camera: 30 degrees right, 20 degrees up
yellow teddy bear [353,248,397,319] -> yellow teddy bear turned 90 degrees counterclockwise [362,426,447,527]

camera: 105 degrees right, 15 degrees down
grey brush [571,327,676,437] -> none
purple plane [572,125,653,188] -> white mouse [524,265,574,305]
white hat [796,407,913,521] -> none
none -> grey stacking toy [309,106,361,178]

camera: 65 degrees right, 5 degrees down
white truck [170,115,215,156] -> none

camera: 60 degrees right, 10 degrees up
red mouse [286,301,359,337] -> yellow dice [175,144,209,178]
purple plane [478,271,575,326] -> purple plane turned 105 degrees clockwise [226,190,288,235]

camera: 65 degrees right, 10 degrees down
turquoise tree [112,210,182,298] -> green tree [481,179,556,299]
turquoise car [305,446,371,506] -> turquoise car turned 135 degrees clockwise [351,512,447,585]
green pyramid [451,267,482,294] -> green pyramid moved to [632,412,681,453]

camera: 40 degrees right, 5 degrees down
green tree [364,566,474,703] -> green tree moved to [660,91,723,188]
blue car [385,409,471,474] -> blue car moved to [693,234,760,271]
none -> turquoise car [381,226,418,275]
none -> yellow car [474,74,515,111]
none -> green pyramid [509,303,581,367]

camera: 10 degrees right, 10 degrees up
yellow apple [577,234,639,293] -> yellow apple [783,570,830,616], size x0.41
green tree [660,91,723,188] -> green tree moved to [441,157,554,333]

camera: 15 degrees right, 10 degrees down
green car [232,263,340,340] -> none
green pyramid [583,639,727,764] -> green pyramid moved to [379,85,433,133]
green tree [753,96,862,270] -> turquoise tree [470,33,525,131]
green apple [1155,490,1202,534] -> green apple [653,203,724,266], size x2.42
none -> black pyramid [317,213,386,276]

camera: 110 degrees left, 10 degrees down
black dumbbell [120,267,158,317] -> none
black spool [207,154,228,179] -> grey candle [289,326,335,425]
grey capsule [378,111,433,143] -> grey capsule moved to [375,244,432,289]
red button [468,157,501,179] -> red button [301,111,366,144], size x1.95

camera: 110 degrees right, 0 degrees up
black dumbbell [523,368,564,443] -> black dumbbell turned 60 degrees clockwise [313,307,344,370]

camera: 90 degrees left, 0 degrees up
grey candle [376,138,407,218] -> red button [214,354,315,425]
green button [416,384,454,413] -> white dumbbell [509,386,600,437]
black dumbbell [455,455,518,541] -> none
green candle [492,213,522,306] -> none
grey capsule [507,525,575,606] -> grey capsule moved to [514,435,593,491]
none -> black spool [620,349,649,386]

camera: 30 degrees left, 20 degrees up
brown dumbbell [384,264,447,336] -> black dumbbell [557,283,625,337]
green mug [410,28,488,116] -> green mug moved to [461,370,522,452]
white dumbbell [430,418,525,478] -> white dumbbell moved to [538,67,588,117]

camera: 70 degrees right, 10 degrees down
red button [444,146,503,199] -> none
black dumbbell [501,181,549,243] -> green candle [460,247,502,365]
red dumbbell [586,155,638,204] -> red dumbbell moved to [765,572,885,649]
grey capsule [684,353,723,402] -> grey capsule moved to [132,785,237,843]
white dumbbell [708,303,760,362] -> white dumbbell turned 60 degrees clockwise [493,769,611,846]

###

Work request: Copy out only the lines of the records above from the one with "none -> green pyramid [509,303,581,367]" through the one with "grey capsule [378,111,433,143]", exactly as they stand, both included.

Exercise solution:
none -> green pyramid [509,303,581,367]

camera: 10 degrees right, 10 degrees up
yellow apple [577,234,639,293] -> yellow apple [783,570,830,616], size x0.41
green tree [660,91,723,188] -> green tree moved to [441,157,554,333]

camera: 15 degrees right, 10 degrees down
green car [232,263,340,340] -> none
green pyramid [583,639,727,764] -> green pyramid moved to [379,85,433,133]
green tree [753,96,862,270] -> turquoise tree [470,33,525,131]
green apple [1155,490,1202,534] -> green apple [653,203,724,266], size x2.42
none -> black pyramid [317,213,386,276]

camera: 110 degrees left, 10 degrees down
black dumbbell [120,267,158,317] -> none
black spool [207,154,228,179] -> grey candle [289,326,335,425]
grey capsule [378,111,433,143] -> grey capsule moved to [375,244,432,289]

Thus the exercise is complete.